_Work to complete:_ In the entries below, find the line containing "second_place: [168, 205]", then copy it and every later line exactly, ending with the last line.
====
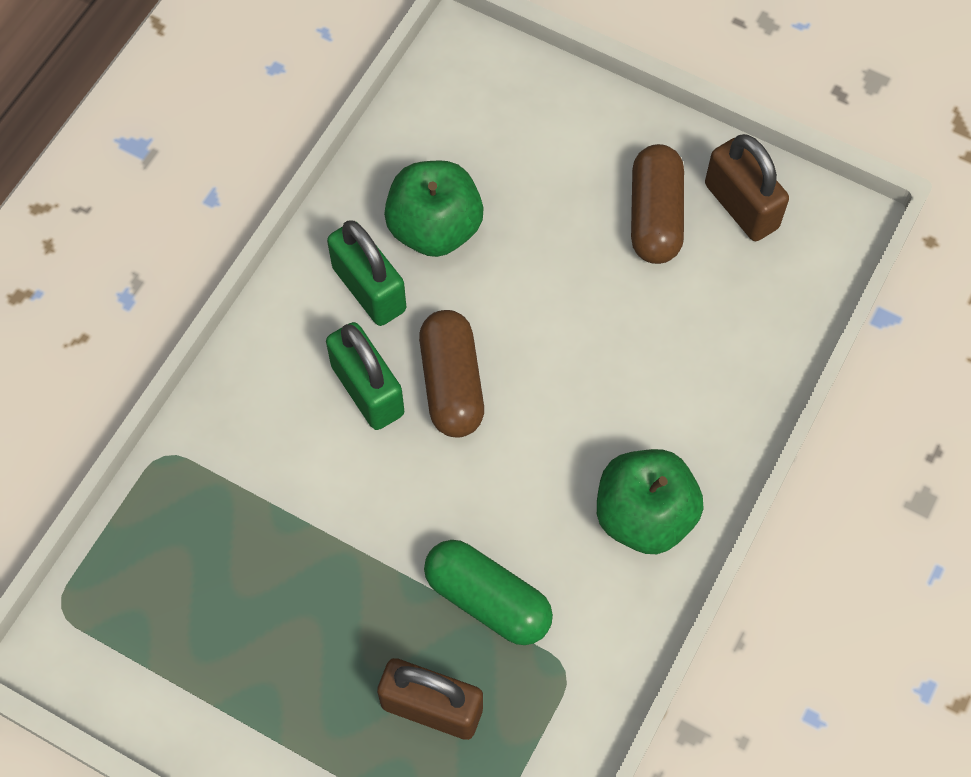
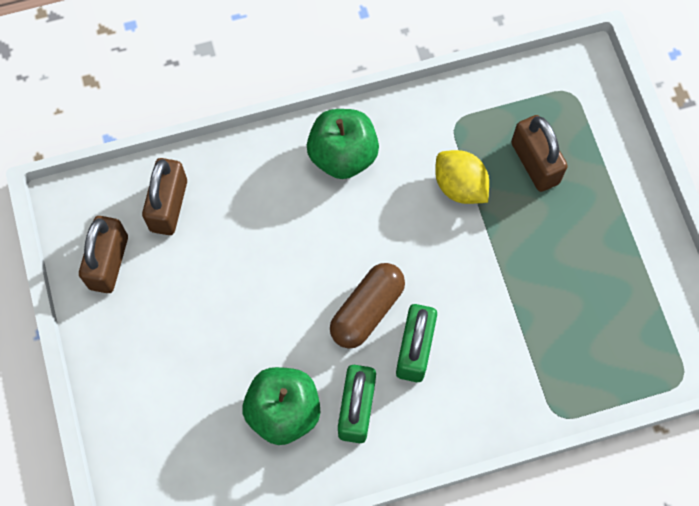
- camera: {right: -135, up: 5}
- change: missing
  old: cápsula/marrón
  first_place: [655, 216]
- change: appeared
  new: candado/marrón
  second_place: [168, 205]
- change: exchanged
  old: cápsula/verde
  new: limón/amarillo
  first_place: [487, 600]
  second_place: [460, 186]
====
_Answer space:_
  second_place: [168, 205]
- change: exchanged
  old: cápsula/verde
  new: limón/amarillo
  first_place: [487, 600]
  second_place: [460, 186]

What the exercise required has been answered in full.